[Opening EXTRACTED INFORMATION section]

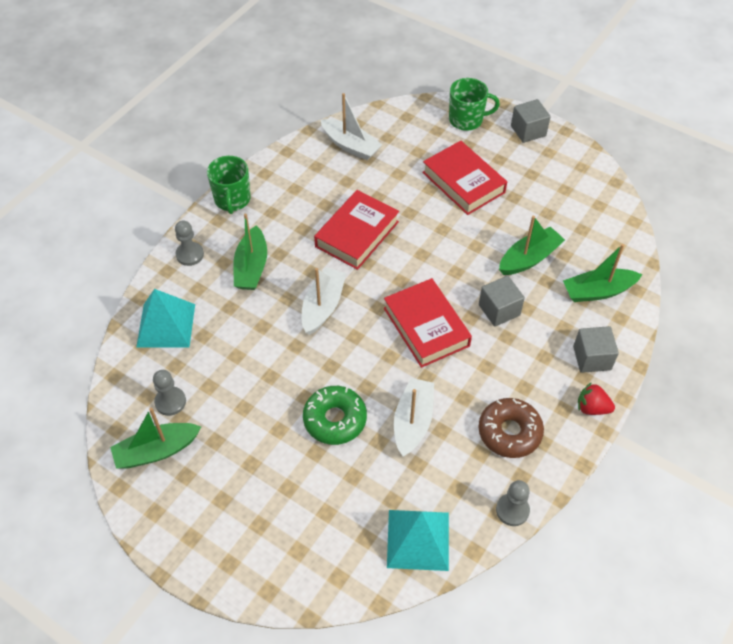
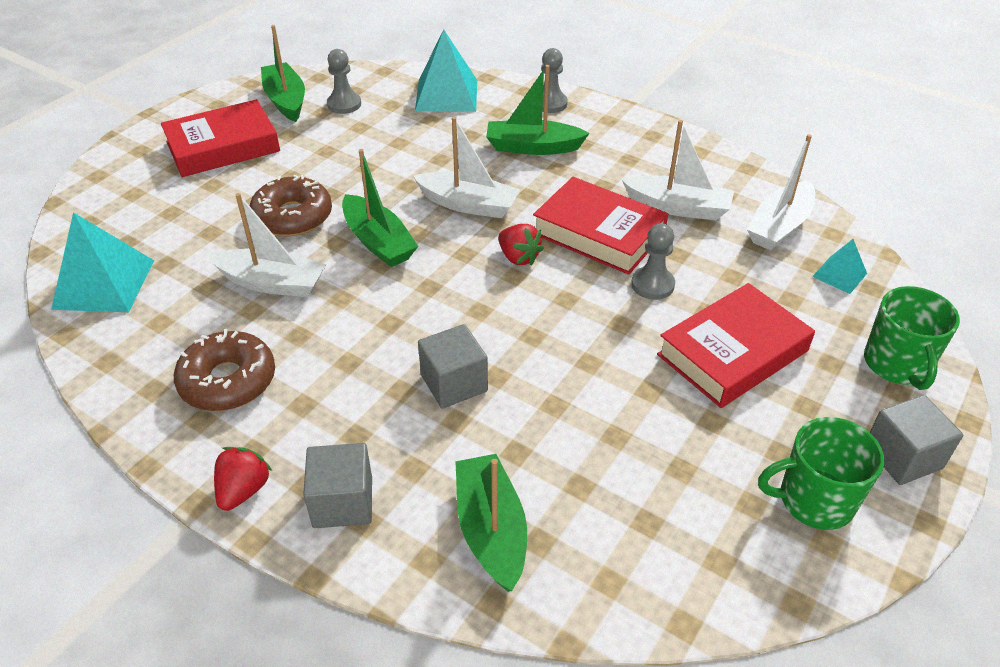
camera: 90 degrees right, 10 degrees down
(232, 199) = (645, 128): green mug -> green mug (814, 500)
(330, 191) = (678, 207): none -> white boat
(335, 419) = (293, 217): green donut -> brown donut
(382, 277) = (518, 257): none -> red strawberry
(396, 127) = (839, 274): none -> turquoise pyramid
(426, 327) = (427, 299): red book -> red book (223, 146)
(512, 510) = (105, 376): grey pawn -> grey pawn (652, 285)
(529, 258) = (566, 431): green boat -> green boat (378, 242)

[Closing EXTRACTED INFORMATION section]

■ TASK BRIEF ■
Taking the line with "(335, 419) = (293, 217): green" as the start and the last line of the data above as the end, write out those two lines and every line between them exactly, and only those.

■ FINAL ANSWER ■
(335, 419) = (293, 217): green donut -> brown donut
(382, 277) = (518, 257): none -> red strawberry
(396, 127) = (839, 274): none -> turquoise pyramid
(426, 327) = (427, 299): red book -> red book (223, 146)
(512, 510) = (105, 376): grey pawn -> grey pawn (652, 285)
(529, 258) = (566, 431): green boat -> green boat (378, 242)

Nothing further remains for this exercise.